What to work on ▸
Give again, exactly as they appear, only the lines from the one containing "black hourglass [475,173,537,281] -> none" through the last line of the material below.

Stored data ▸
────────────────────────────────────────
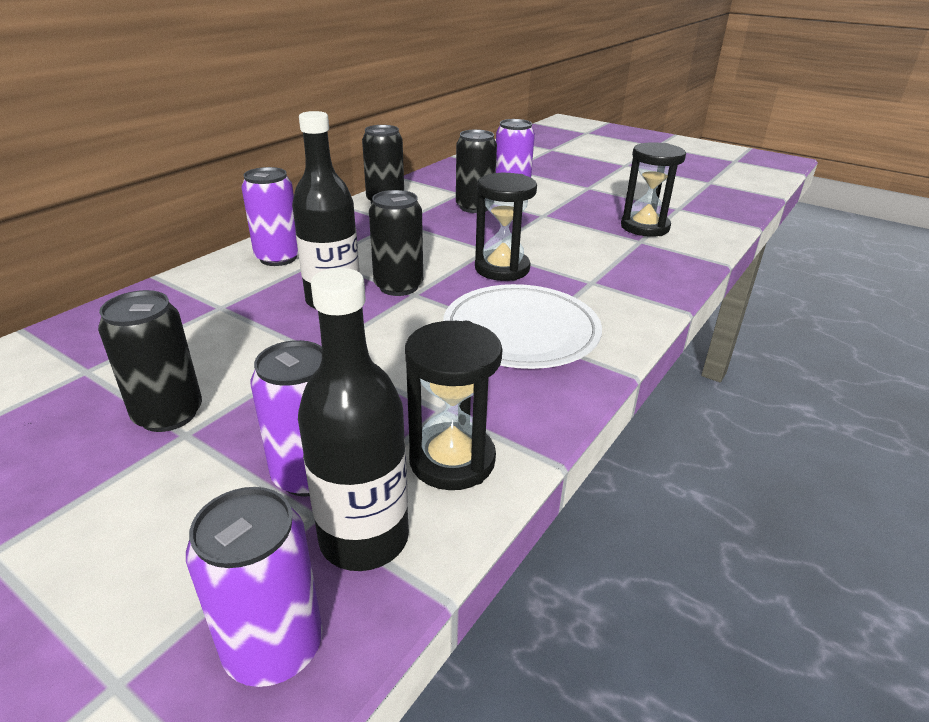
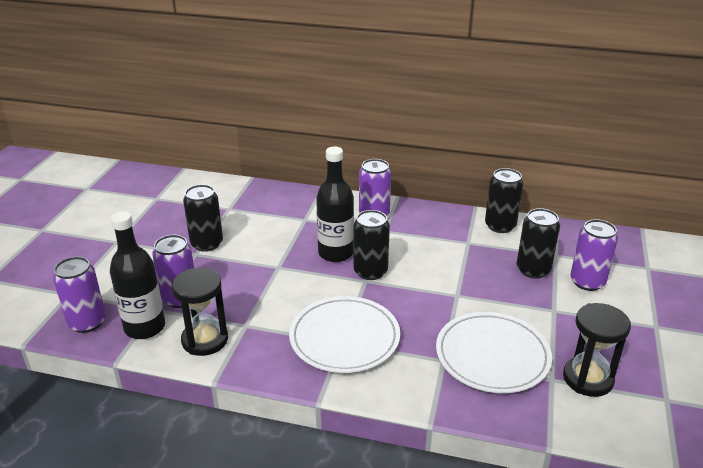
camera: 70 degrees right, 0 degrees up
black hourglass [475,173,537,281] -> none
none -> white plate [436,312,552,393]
────────────────────────────────────────
Task response ▸
black hourglass [475,173,537,281] -> none
none -> white plate [436,312,552,393]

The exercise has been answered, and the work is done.